Each line below should be reproduced without any alteration.

####

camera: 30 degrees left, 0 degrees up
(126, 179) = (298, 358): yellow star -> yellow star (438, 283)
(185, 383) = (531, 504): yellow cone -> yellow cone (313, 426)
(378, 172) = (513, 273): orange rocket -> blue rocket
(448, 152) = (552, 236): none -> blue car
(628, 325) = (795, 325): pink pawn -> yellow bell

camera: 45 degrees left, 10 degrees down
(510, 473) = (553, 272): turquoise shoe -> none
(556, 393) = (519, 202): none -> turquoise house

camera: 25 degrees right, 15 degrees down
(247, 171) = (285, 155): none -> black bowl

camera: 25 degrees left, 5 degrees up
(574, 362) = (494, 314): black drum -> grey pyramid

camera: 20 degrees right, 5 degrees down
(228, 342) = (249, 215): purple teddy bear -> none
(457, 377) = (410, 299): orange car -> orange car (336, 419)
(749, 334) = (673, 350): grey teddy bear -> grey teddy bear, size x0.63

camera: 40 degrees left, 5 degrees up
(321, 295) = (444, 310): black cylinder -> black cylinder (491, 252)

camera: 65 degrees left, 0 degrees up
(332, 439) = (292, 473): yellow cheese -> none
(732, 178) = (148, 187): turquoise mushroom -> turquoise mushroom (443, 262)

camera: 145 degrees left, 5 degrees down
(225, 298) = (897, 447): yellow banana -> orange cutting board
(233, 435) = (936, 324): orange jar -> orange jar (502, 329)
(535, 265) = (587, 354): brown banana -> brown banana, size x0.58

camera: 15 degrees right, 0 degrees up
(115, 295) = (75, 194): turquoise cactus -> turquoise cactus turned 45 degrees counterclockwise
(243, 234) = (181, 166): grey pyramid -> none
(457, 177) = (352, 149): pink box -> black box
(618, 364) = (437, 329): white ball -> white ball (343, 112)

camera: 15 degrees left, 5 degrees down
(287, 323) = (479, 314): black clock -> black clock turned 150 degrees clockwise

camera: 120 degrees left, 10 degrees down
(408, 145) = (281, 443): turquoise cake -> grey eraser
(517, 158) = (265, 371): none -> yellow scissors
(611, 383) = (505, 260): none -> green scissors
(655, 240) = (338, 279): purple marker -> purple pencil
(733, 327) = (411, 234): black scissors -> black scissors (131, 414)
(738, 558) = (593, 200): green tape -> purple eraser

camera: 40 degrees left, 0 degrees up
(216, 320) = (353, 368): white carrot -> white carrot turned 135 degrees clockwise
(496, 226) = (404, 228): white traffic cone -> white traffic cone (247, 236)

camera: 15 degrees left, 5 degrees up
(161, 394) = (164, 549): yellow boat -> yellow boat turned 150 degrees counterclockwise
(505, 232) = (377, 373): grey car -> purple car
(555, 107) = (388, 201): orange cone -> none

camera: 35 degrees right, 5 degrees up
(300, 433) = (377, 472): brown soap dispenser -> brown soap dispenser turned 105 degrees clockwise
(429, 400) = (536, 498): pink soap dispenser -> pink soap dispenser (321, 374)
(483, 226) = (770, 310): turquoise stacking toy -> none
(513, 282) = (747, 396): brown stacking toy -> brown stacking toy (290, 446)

####

▶ [Exercise solution]:
camera: 30 degrees left, 0 degrees up
(126, 179) = (298, 358): yellow star -> yellow star (438, 283)
(185, 383) = (531, 504): yellow cone -> yellow cone (313, 426)
(378, 172) = (513, 273): orange rocket -> blue rocket
(448, 152) = (552, 236): none -> blue car
(628, 325) = (795, 325): pink pawn -> yellow bell

camera: 45 degrees left, 10 degrees down
(510, 473) = (553, 272): turquoise shoe -> none
(556, 393) = (519, 202): none -> turquoise house

camera: 25 degrees right, 15 degrees down
(247, 171) = (285, 155): none -> black bowl

camera: 25 degrees left, 5 degrees up
(574, 362) = (494, 314): black drum -> grey pyramid

camera: 20 degrees right, 5 degrees down
(228, 342) = (249, 215): purple teddy bear -> none
(457, 377) = (410, 299): orange car -> orange car (336, 419)
(749, 334) = (673, 350): grey teddy bear -> grey teddy bear, size x0.63

camera: 40 degrees left, 5 degrees up
(321, 295) = (444, 310): black cylinder -> black cylinder (491, 252)

camera: 65 degrees left, 0 degrees up
(332, 439) = (292, 473): yellow cheese -> none
(732, 178) = (148, 187): turquoise mushroom -> turquoise mushroom (443, 262)

camera: 145 degrees left, 5 degrees down
(225, 298) = (897, 447): yellow banana -> orange cutting board
(233, 435) = (936, 324): orange jar -> orange jar (502, 329)
(535, 265) = (587, 354): brown banana -> brown banana, size x0.58

camera: 15 degrees right, 0 degrees up
(115, 295) = (75, 194): turquoise cactus -> turquoise cactus turned 45 degrees counterclockwise
(243, 234) = (181, 166): grey pyramid -> none
(457, 177) = (352, 149): pink box -> black box
(618, 364) = (437, 329): white ball -> white ball (343, 112)

camera: 15 degrees left, 5 degrees down
(287, 323) = (479, 314): black clock -> black clock turned 150 degrees clockwise

camera: 120 degrees left, 10 degrees down
(408, 145) = (281, 443): turquoise cake -> grey eraser
(517, 158) = (265, 371): none -> yellow scissors
(611, 383) = (505, 260): none -> green scissors
(655, 240) = (338, 279): purple marker -> purple pencil
(733, 327) = (411, 234): black scissors -> black scissors (131, 414)
(738, 558) = (593, 200): green tape -> purple eraser

camera: 40 degrees left, 0 degrees up
(216, 320) = (353, 368): white carrot -> white carrot turned 135 degrees clockwise
(496, 226) = (404, 228): white traffic cone -> white traffic cone (247, 236)

camera: 15 degrees left, 5 degrees up
(161, 394) = (164, 549): yellow boat -> yellow boat turned 150 degrees counterclockwise
(505, 232) = (377, 373): grey car -> purple car
(555, 107) = (388, 201): orange cone -> none

camera: 35 degrees right, 5 degrees up
(300, 433) = (377, 472): brown soap dispenser -> brown soap dispenser turned 105 degrees clockwise
(429, 400) = (536, 498): pink soap dispenser -> pink soap dispenser (321, 374)
(483, 226) = (770, 310): turquoise stacking toy -> none
(513, 282) = (747, 396): brown stacking toy -> brown stacking toy (290, 446)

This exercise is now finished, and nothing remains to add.